Locate each line in the data below that includes the word "blue", and copy those lines out.

(Task material)

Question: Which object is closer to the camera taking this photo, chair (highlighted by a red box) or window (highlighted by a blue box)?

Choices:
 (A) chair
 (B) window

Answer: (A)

(End Task material)
(Task material)

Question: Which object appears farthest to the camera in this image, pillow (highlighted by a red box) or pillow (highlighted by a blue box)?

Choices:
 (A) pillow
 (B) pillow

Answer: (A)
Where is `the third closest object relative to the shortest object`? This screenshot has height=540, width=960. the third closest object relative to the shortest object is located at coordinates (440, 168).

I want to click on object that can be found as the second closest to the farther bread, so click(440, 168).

(End Task material)

## [Completed exercise]
Question: Which object is closer to the camera taking this photo, chair (highlighted by a red box) or window (highlighted by a blue box)?
Question: Which object appears farthest to the camera in this image, pillow (highlighted by a red box) or pillow (highlighted by a blue box)?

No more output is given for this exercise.